** Task details **
Pictures stay out; please output the remaining data exactly.

** Data provided **
============================================================
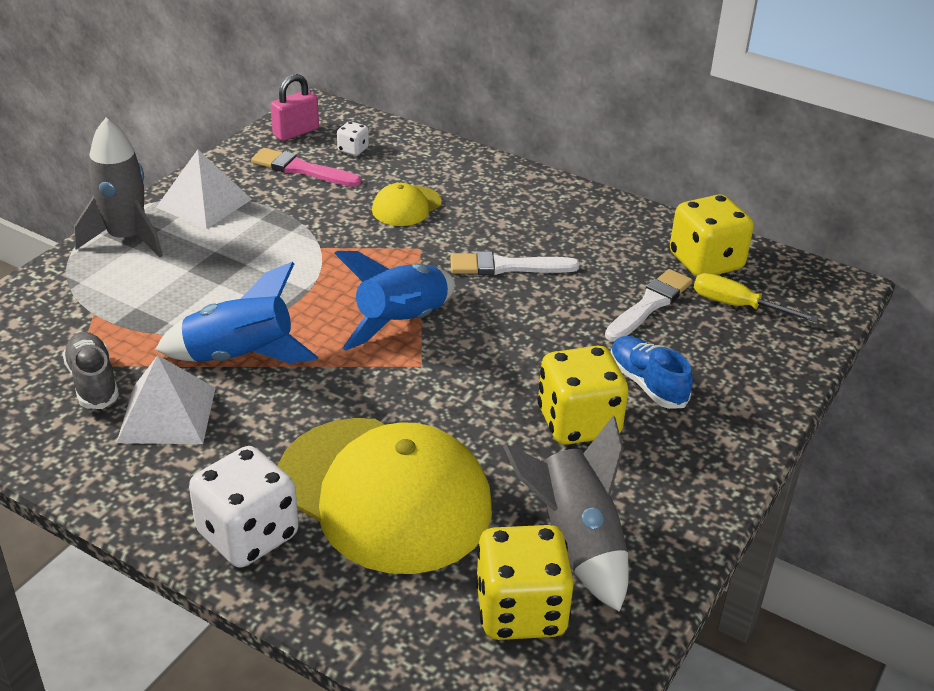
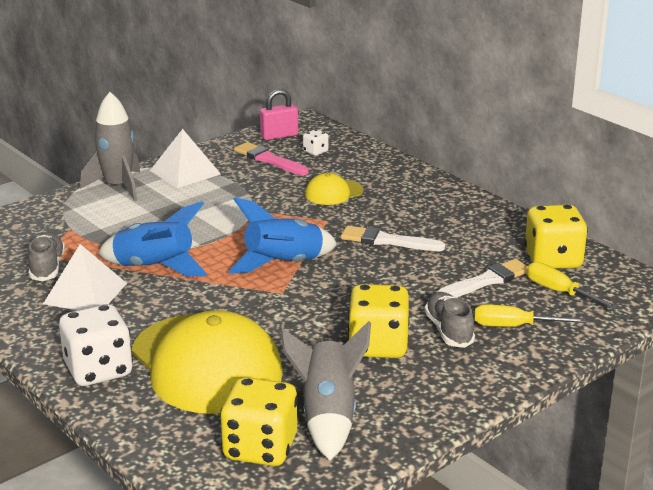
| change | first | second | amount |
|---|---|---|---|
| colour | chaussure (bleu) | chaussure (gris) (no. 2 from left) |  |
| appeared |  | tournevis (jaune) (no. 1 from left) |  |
============================================================
** Result for this task **
| change | first | second | amount |
|---|---|---|---|
| colour | chaussure (bleu) | chaussure (gris) (no. 2 from left) |  |
| appeared |  | tournevis (jaune) (no. 1 from left) |  |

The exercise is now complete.